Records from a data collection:

■ ■ ■ ■ ■ ■ ■

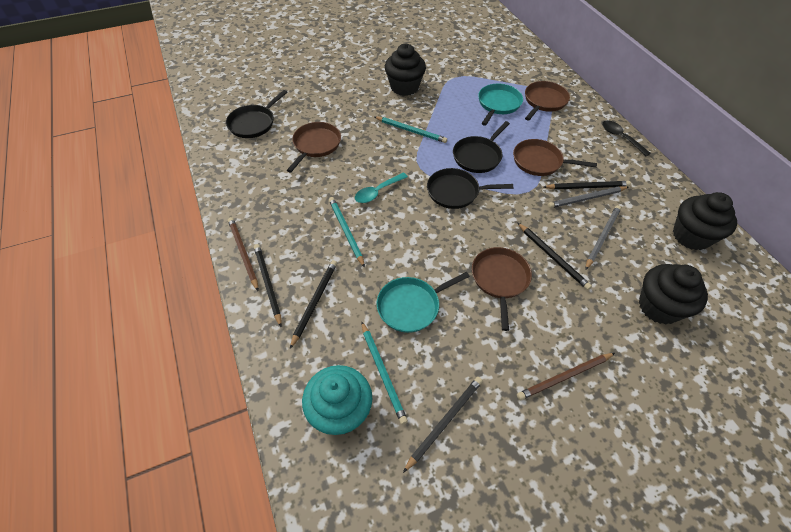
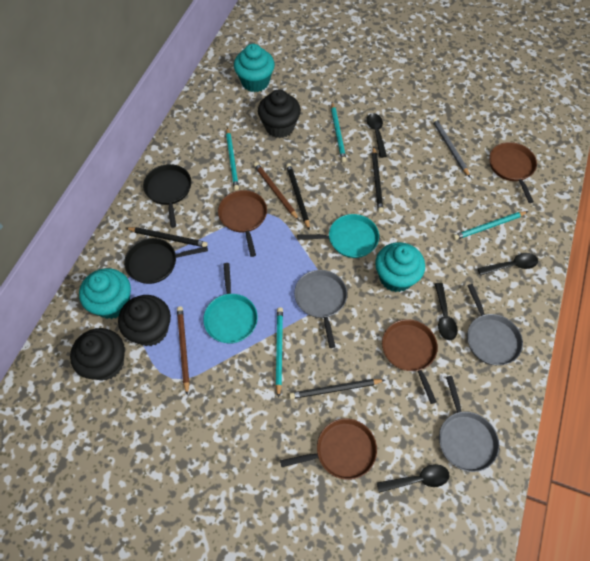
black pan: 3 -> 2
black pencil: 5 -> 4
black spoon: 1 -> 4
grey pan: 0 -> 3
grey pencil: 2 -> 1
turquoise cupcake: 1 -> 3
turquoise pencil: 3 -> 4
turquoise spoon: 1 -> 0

■ ■ ■ ■ ■ ■ ■

▸ DIRECTIONS: From the first line to the last, repeat the records exactly. Leave out the pictures.

▸ SOLUTION TO THIS EXERCISE:
black pan: 3 -> 2
black pencil: 5 -> 4
black spoon: 1 -> 4
grey pan: 0 -> 3
grey pencil: 2 -> 1
turquoise cupcake: 1 -> 3
turquoise pencil: 3 -> 4
turquoise spoon: 1 -> 0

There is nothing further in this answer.